Record excerpts =>

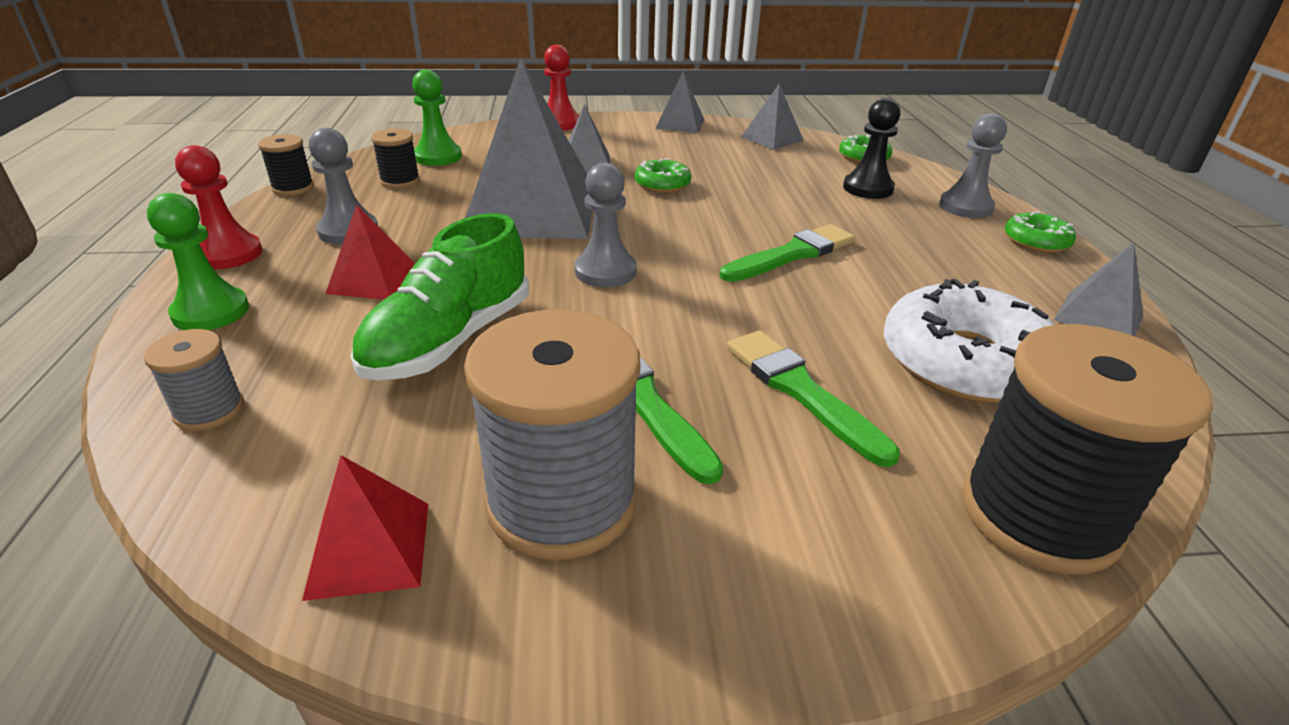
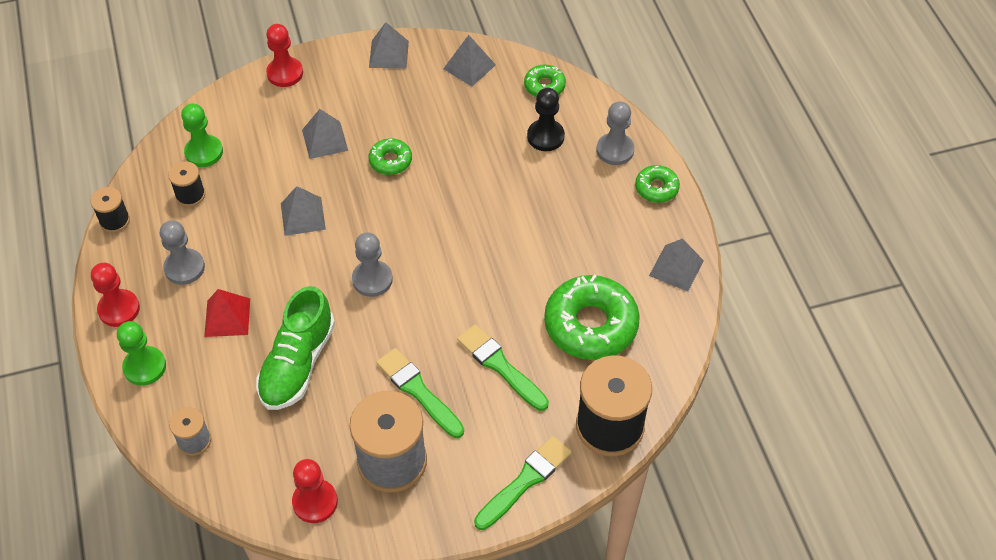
camera: 10 degrees left, 20 degrees up
red pyramid [302,455,428,601] -> red pawn [292,459,338,523]
grey pyramid [465,58,592,239] -> grey pyramid [281,186,326,236], size x0.47
green brush [720,224,855,282] -> green brush moved to [474,436,572,530]
white donut [884,279,1055,403] -> green donut [544,275,640,360]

Your task =>
Write out the lines above from the one containing "red pyramid [302,455,428,601]" through the last, exactly as they are.

Exercise response =>
red pyramid [302,455,428,601] -> red pawn [292,459,338,523]
grey pyramid [465,58,592,239] -> grey pyramid [281,186,326,236], size x0.47
green brush [720,224,855,282] -> green brush moved to [474,436,572,530]
white donut [884,279,1055,403] -> green donut [544,275,640,360]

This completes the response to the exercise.